## WHAT YOU SHOULD DO
Put the lines from the one containing "Kevin [151, 836]" down through the one containing "sitars [172, 1109]" into a two-column CSV with the header input,output. Give one row per line, with its text and its answer each in a single quoted field and any line breaks replaced by spaces.

## THE DATA
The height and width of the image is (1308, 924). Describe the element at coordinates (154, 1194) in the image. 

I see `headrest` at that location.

==

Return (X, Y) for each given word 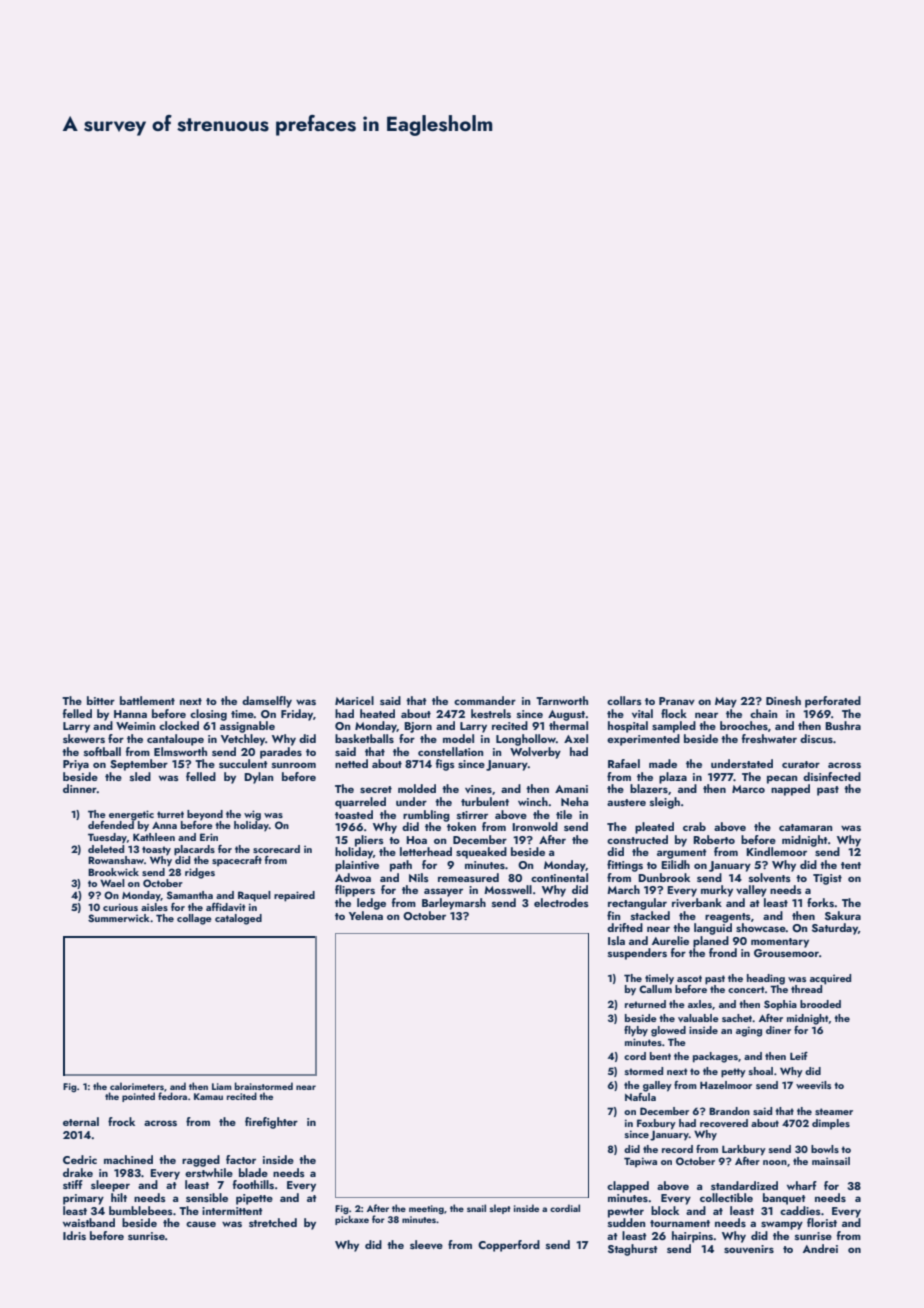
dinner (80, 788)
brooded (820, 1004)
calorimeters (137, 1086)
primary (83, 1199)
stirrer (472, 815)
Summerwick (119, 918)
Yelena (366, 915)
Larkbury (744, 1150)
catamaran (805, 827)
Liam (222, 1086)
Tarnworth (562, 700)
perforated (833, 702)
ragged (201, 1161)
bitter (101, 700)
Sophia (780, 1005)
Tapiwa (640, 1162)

...

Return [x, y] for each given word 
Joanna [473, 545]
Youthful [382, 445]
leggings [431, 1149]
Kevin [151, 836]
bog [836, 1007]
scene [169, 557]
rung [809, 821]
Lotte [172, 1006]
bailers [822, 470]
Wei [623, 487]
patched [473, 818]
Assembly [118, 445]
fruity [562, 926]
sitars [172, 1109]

## REPLY TO THE EXERCISE
input,output
"Kevin","[151, 836]"
"bog","[836, 1007]"
"scene","[169, 557]"
"rung","[809, 821]"
"Lotte","[172, 1006]"
"bailers","[822, 470]"
"Wei","[623, 487]"
"patched","[473, 818]"
"Assembly","[118, 445]"
"fruity","[562, 926]"
"sitars","[172, 1109]"